[Data for this exercise — start]
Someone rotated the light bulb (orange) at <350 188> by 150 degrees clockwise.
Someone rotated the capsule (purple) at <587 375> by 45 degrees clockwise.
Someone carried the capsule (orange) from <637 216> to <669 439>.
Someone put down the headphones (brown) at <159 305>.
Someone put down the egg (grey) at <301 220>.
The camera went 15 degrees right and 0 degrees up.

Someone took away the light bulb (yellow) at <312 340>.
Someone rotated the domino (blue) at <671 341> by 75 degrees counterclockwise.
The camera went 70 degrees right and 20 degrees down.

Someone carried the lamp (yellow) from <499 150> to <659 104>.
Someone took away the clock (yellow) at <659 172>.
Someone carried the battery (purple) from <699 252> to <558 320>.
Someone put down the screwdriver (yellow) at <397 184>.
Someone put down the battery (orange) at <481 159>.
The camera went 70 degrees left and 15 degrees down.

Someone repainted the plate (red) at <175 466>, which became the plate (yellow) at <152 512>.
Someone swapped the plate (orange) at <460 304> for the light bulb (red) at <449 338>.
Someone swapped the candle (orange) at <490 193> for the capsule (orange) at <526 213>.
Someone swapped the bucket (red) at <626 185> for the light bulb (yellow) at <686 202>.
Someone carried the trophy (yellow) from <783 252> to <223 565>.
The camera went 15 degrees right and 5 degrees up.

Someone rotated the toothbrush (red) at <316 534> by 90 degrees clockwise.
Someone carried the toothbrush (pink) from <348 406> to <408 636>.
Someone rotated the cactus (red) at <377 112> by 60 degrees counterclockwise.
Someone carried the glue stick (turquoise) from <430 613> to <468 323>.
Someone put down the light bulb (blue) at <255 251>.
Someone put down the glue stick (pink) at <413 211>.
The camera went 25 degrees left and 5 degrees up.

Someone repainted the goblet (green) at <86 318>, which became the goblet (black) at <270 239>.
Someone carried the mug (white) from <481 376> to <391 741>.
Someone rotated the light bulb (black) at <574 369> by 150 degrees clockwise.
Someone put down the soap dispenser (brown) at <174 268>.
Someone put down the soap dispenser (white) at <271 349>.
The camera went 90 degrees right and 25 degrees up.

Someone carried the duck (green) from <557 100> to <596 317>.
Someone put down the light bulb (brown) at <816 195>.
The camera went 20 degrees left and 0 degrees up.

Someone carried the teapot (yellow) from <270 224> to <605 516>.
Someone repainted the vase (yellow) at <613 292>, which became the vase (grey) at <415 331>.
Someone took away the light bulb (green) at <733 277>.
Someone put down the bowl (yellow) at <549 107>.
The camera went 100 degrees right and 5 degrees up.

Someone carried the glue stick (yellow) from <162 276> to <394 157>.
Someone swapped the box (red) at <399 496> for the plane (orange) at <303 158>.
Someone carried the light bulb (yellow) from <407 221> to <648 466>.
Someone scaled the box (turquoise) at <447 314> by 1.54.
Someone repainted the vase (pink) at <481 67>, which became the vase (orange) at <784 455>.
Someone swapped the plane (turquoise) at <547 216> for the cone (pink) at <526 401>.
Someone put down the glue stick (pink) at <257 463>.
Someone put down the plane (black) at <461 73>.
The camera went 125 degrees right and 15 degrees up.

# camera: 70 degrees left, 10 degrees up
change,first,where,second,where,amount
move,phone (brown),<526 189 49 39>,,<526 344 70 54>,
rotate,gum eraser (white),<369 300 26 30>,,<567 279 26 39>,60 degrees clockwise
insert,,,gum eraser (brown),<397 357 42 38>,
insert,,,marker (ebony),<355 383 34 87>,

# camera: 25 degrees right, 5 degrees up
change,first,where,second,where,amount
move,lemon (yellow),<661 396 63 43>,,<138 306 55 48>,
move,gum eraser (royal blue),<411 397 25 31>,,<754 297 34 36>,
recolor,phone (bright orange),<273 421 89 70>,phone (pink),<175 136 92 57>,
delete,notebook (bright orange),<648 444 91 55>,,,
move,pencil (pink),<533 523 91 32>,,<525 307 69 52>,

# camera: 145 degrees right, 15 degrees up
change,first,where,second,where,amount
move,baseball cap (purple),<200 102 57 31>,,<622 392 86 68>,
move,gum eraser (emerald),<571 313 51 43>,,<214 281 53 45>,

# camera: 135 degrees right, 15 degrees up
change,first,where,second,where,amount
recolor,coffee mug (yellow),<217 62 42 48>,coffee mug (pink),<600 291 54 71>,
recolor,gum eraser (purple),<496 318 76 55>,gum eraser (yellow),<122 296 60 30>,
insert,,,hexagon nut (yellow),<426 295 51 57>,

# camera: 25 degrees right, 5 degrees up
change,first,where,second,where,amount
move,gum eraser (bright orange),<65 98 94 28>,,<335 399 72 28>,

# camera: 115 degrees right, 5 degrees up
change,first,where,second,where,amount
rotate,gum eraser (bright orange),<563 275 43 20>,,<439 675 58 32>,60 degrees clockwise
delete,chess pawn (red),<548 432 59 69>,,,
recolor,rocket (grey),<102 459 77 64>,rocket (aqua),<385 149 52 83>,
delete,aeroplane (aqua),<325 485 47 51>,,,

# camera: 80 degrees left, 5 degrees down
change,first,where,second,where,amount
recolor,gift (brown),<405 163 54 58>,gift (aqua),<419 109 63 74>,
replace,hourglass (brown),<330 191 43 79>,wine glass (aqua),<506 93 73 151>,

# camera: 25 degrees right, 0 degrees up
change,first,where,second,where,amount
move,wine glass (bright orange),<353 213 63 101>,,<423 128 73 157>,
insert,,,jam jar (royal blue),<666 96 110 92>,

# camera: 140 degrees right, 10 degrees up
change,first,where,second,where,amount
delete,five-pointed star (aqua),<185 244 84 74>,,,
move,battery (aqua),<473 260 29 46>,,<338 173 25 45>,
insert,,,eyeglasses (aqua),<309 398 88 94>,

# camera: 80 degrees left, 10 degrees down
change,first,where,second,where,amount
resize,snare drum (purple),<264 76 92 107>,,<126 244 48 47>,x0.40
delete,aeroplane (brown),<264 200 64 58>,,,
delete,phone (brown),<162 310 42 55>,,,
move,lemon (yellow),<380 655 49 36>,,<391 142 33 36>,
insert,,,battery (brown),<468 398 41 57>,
[Data for this exercise — finish]
- What to produce: Reproduce each of the records word for word.

- Answer:
Someone rotated the light bulb (orange) at <350 188> by 150 degrees clockwise.
Someone rotated the capsule (purple) at <587 375> by 45 degrees clockwise.
Someone carried the capsule (orange) from <637 216> to <669 439>.
Someone put down the headphones (brown) at <159 305>.
Someone put down the egg (grey) at <301 220>.
The camera went 15 degrees right and 0 degrees up.

Someone took away the light bulb (yellow) at <312 340>.
Someone rotated the domino (blue) at <671 341> by 75 degrees counterclockwise.
The camera went 70 degrees right and 20 degrees down.

Someone carried the lamp (yellow) from <499 150> to <659 104>.
Someone took away the clock (yellow) at <659 172>.
Someone carried the battery (purple) from <699 252> to <558 320>.
Someone put down the screwdriver (yellow) at <397 184>.
Someone put down the battery (orange) at <481 159>.
The camera went 70 degrees left and 15 degrees down.

Someone repainted the plate (red) at <175 466>, which became the plate (yellow) at <152 512>.
Someone swapped the plate (orange) at <460 304> for the light bulb (red) at <449 338>.
Someone swapped the candle (orange) at <490 193> for the capsule (orange) at <526 213>.
Someone swapped the bucket (red) at <626 185> for the light bulb (yellow) at <686 202>.
Someone carried the trophy (yellow) from <783 252> to <223 565>.
The camera went 15 degrees right and 5 degrees up.

Someone rotated the toothbrush (red) at <316 534> by 90 degrees clockwise.
Someone carried the toothbrush (pink) from <348 406> to <408 636>.
Someone rotated the cactus (red) at <377 112> by 60 degrees counterclockwise.
Someone carried the glue stick (turquoise) from <430 613> to <468 323>.
Someone put down the light bulb (blue) at <255 251>.
Someone put down the glue stick (pink) at <413 211>.
The camera went 25 degrees left and 5 degrees up.

Someone repainted the goblet (green) at <86 318>, which became the goblet (black) at <270 239>.
Someone carried the mug (white) from <481 376> to <391 741>.
Someone rotated the light bulb (black) at <574 369> by 150 degrees clockwise.
Someone put down the soap dispenser (brown) at <174 268>.
Someone put down the soap dispenser (white) at <271 349>.
The camera went 90 degrees right and 25 degrees up.

Someone carried the duck (green) from <557 100> to <596 317>.
Someone put down the light bulb (brown) at <816 195>.
The camera went 20 degrees left and 0 degrees up.

Someone carried the teapot (yellow) from <270 224> to <605 516>.
Someone repainted the vase (yellow) at <613 292>, which became the vase (grey) at <415 331>.
Someone took away the light bulb (green) at <733 277>.
Someone put down the bowl (yellow) at <549 107>.
The camera went 100 degrees right and 5 degrees up.

Someone carried the glue stick (yellow) from <162 276> to <394 157>.
Someone swapped the box (red) at <399 496> for the plane (orange) at <303 158>.
Someone carried the light bulb (yellow) from <407 221> to <648 466>.
Someone scaled the box (turquoise) at <447 314> by 1.54.
Someone repainted the vase (pink) at <481 67>, which became the vase (orange) at <784 455>.
Someone swapped the plane (turquoise) at <547 216> for the cone (pink) at <526 401>.
Someone put down the glue stick (pink) at <257 463>.
Someone put down the plane (black) at <461 73>.
The camera went 125 degrees right and 15 degrees up.

# camera: 70 degrees left, 10 degrees up
change,first,where,second,where,amount
move,phone (brown),<526 189 49 39>,,<526 344 70 54>,
rotate,gum eraser (white),<369 300 26 30>,,<567 279 26 39>,60 degrees clockwise
insert,,,gum eraser (brown),<397 357 42 38>,
insert,,,marker (ebony),<355 383 34 87>,

# camera: 25 degrees right, 5 degrees up
change,first,where,second,where,amount
move,lemon (yellow),<661 396 63 43>,,<138 306 55 48>,
move,gum eraser (royal blue),<411 397 25 31>,,<754 297 34 36>,
recolor,phone (bright orange),<273 421 89 70>,phone (pink),<175 136 92 57>,
delete,notebook (bright orange),<648 444 91 55>,,,
move,pencil (pink),<533 523 91 32>,,<525 307 69 52>,

# camera: 145 degrees right, 15 degrees up
change,first,where,second,where,amount
move,baseball cap (purple),<200 102 57 31>,,<622 392 86 68>,
move,gum eraser (emerald),<571 313 51 43>,,<214 281 53 45>,

# camera: 135 degrees right, 15 degrees up
change,first,where,second,where,amount
recolor,coffee mug (yellow),<217 62 42 48>,coffee mug (pink),<600 291 54 71>,
recolor,gum eraser (purple),<496 318 76 55>,gum eraser (yellow),<122 296 60 30>,
insert,,,hexagon nut (yellow),<426 295 51 57>,

# camera: 25 degrees right, 5 degrees up
change,first,where,second,where,amount
move,gum eraser (bright orange),<65 98 94 28>,,<335 399 72 28>,

# camera: 115 degrees right, 5 degrees up
change,first,where,second,where,amount
rotate,gum eraser (bright orange),<563 275 43 20>,,<439 675 58 32>,60 degrees clockwise
delete,chess pawn (red),<548 432 59 69>,,,
recolor,rocket (grey),<102 459 77 64>,rocket (aqua),<385 149 52 83>,
delete,aeroplane (aqua),<325 485 47 51>,,,

# camera: 80 degrees left, 5 degrees down
change,first,where,second,where,amount
recolor,gift (brown),<405 163 54 58>,gift (aqua),<419 109 63 74>,
replace,hourglass (brown),<330 191 43 79>,wine glass (aqua),<506 93 73 151>,

# camera: 25 degrees right, 0 degrees up
change,first,where,second,where,amount
move,wine glass (bright orange),<353 213 63 101>,,<423 128 73 157>,
insert,,,jam jar (royal blue),<666 96 110 92>,

# camera: 140 degrees right, 10 degrees up
change,first,where,second,where,amount
delete,five-pointed star (aqua),<185 244 84 74>,,,
move,battery (aqua),<473 260 29 46>,,<338 173 25 45>,
insert,,,eyeglasses (aqua),<309 398 88 94>,

# camera: 80 degrees left, 10 degrees down
change,first,where,second,where,amount
resize,snare drum (purple),<264 76 92 107>,,<126 244 48 47>,x0.40
delete,aeroplane (brown),<264 200 64 58>,,,
delete,phone (brown),<162 310 42 55>,,,
move,lemon (yellow),<380 655 49 36>,,<391 142 33 36>,
insert,,,battery (brown),<468 398 41 57>,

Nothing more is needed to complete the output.